*** Data extracts Section Begins ***

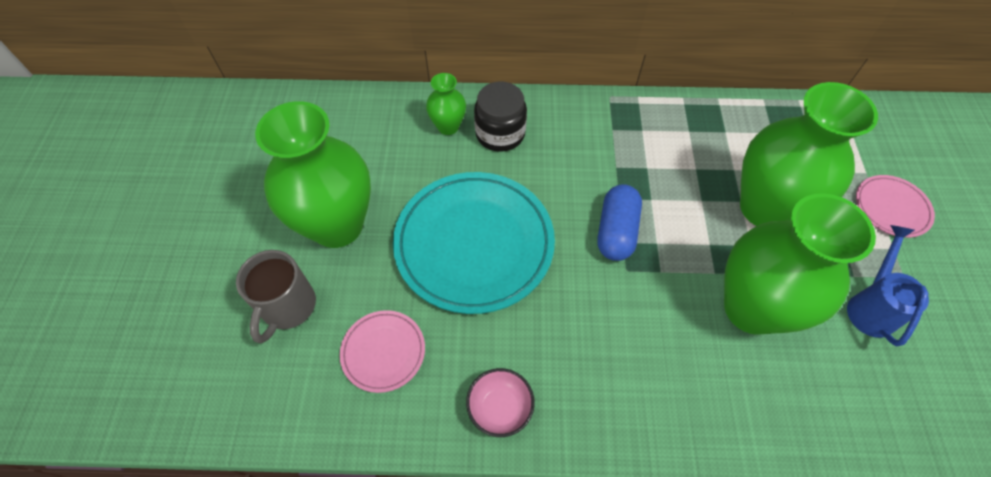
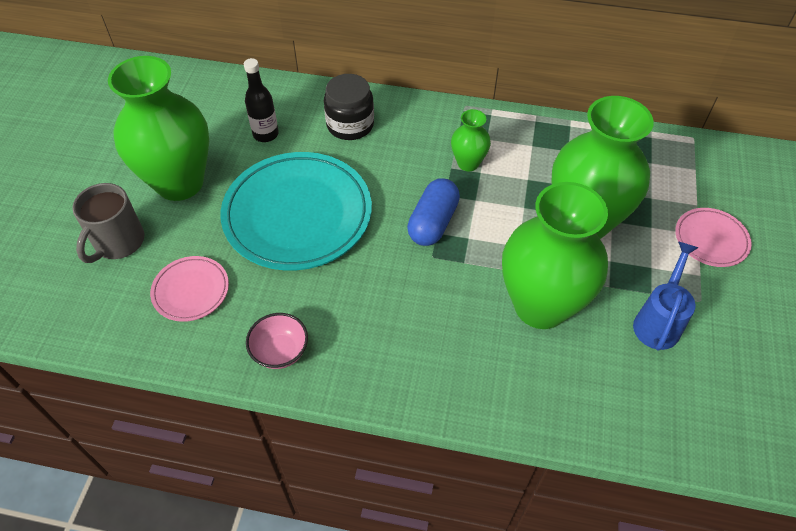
camera: 10 degrees right, 5 degrees down
(415, 156) = (265, 134): none -> black bottle
(448, 126) = (304, 113): green vase -> green vase (468, 163)

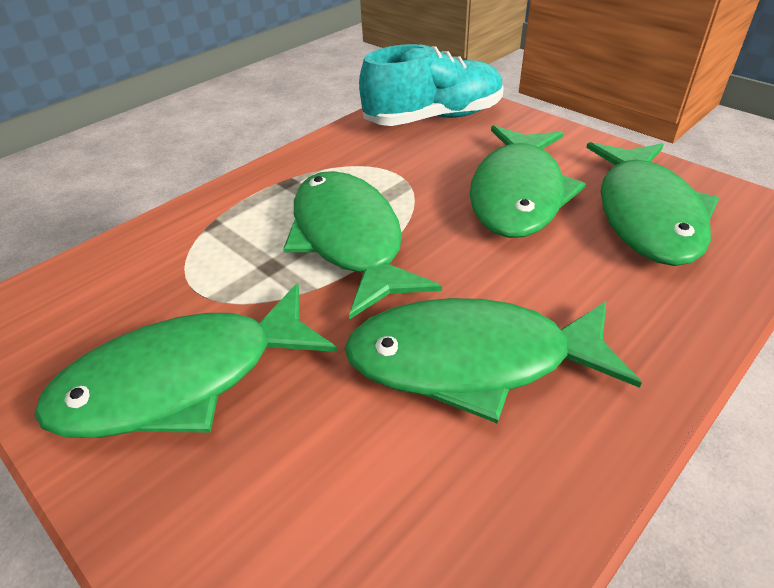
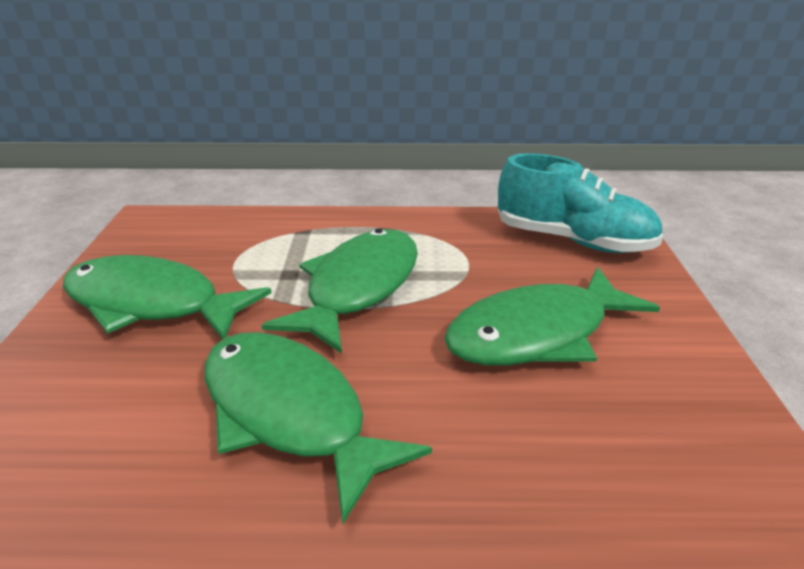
camera: 45 degrees right, 10 degrees down
(646, 214) = (632, 427): green fish -> none

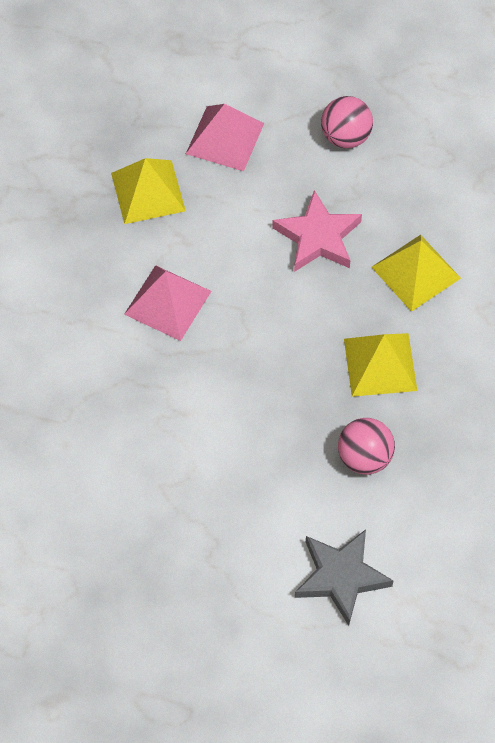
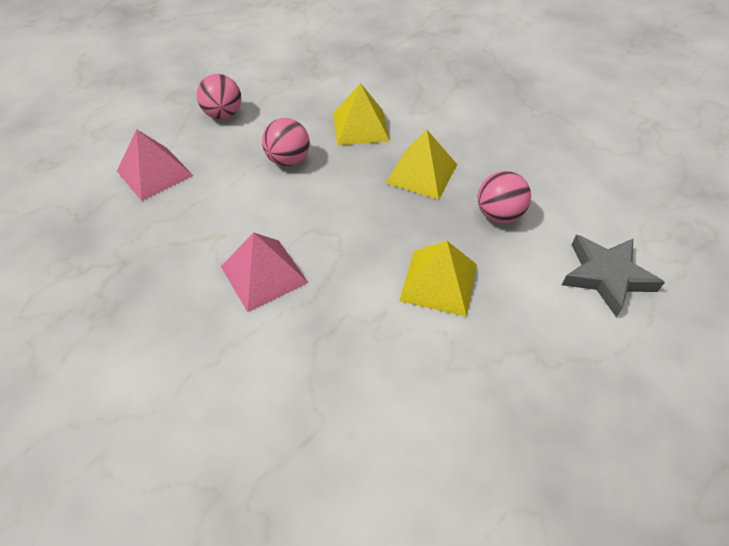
camera: 60 degrees left, 10 degrees down
(148, 191) = (148, 239): yellow pyramid -> yellow pyramid (438, 282)
(318, 237) = (288, 160): pink star -> pink ball

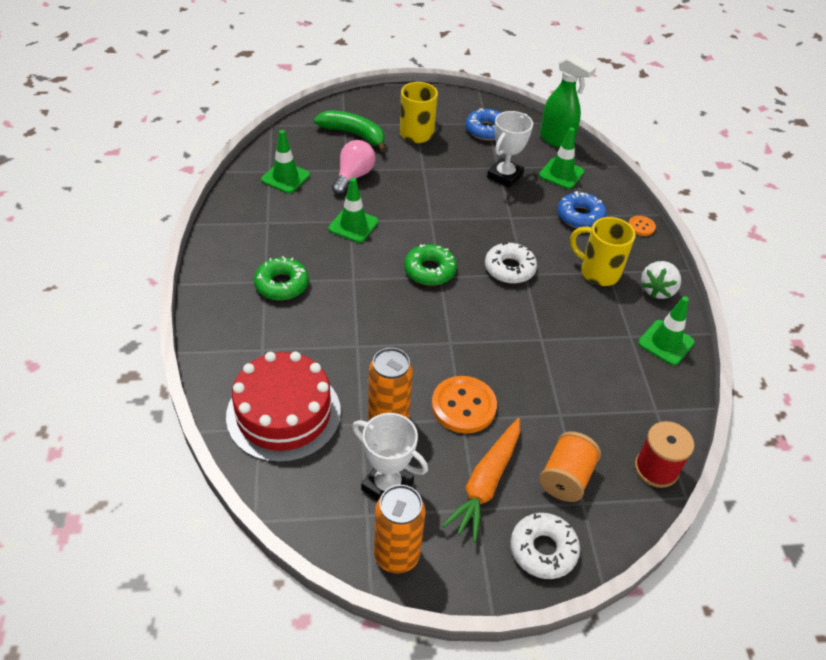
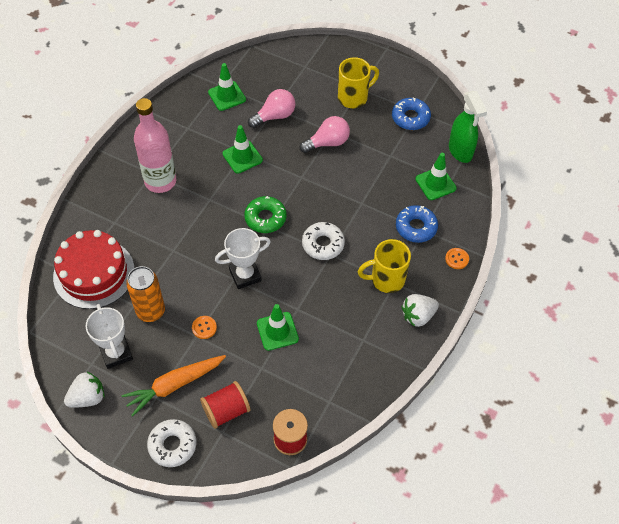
camera: 35 degrees right, 10 degrees up
(281, 284) = (160, 181): green donut -> pink bottle
(354, 134) = (304, 79): green banana -> none
(396, 555) = (88, 397): orange can -> white strawberry
(428, 179) = (327, 143): none -> pink light bulb
(463, 406) = (204, 328): orange button -> orange button, size x0.51
(505, 176) = (388, 166): white trophy -> white trophy (245, 275)
(566, 478) = (226, 410): orange spool -> red spool
(598, 272) = (386, 279): yellow mug -> yellow mug turned 75 degrees counterclockwise
(665, 343) = (384, 358): green traffic cone -> green traffic cone (277, 331)

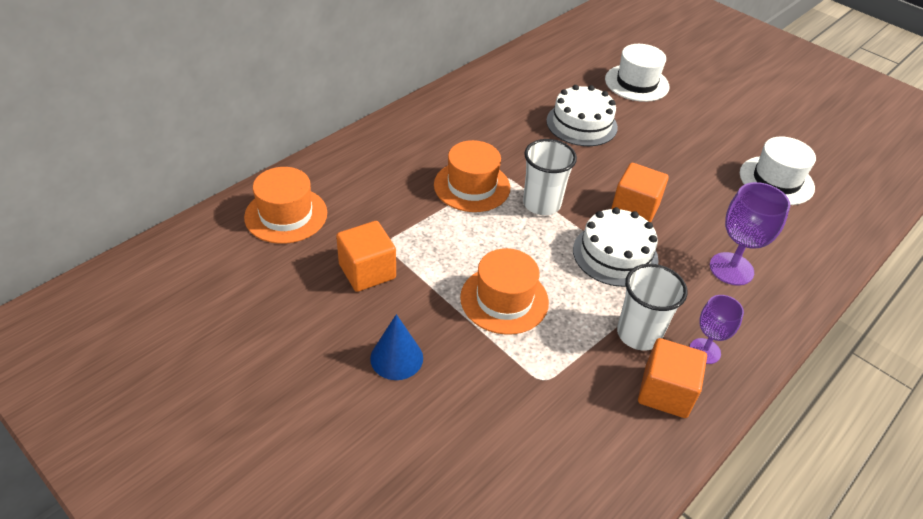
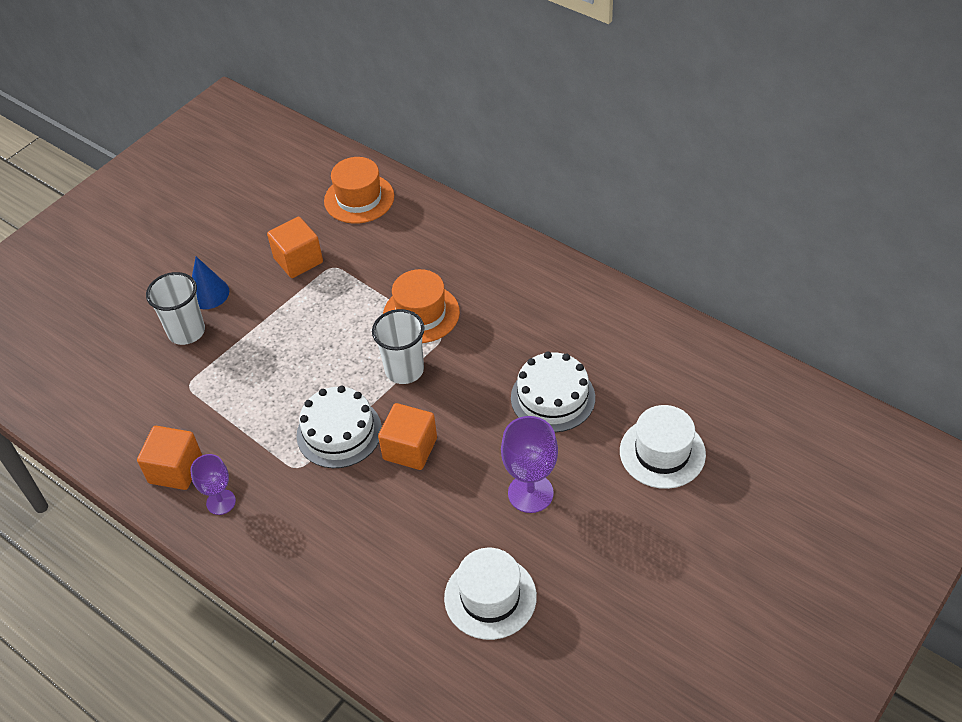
camera: 90 degrees right, 5 degrees up
(504, 299) = (273, 352): orange hat -> none
(638, 334) = (239, 451): white cup -> white cup (186, 331)
(731, 269) = (330, 533): purple goblet -> purple goblet (530, 493)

*** Data extracts Section Ends ***

What you need to do: Beginning at the line that contains "(448, 126) = (304, 113): green", retype each line of the data above through the very last one. Do not retype the pictures.

Written solution:
(448, 126) = (304, 113): green vase -> green vase (468, 163)

camera: 45 degrees right, 10 degrees down
(646, 214) = (632, 427): green fish -> none

camera: 60 degrees left, 10 degrees down
(148, 191) = (148, 239): yellow pyramid -> yellow pyramid (438, 282)
(318, 237) = (288, 160): pink star -> pink ball

camera: 35 degrees right, 10 degrees up
(281, 284) = (160, 181): green donut -> pink bottle
(354, 134) = (304, 79): green banana -> none
(396, 555) = (88, 397): orange can -> white strawberry
(428, 179) = (327, 143): none -> pink light bulb
(463, 406) = (204, 328): orange button -> orange button, size x0.51
(505, 176) = (388, 166): white trophy -> white trophy (245, 275)
(566, 478) = (226, 410): orange spool -> red spool
(598, 272) = (386, 279): yellow mug -> yellow mug turned 75 degrees counterclockwise
(665, 343) = (384, 358): green traffic cone -> green traffic cone (277, 331)

camera: 90 degrees right, 5 degrees up
(504, 299) = (273, 352): orange hat -> none
(638, 334) = (239, 451): white cup -> white cup (186, 331)
(731, 269) = (330, 533): purple goblet -> purple goblet (530, 493)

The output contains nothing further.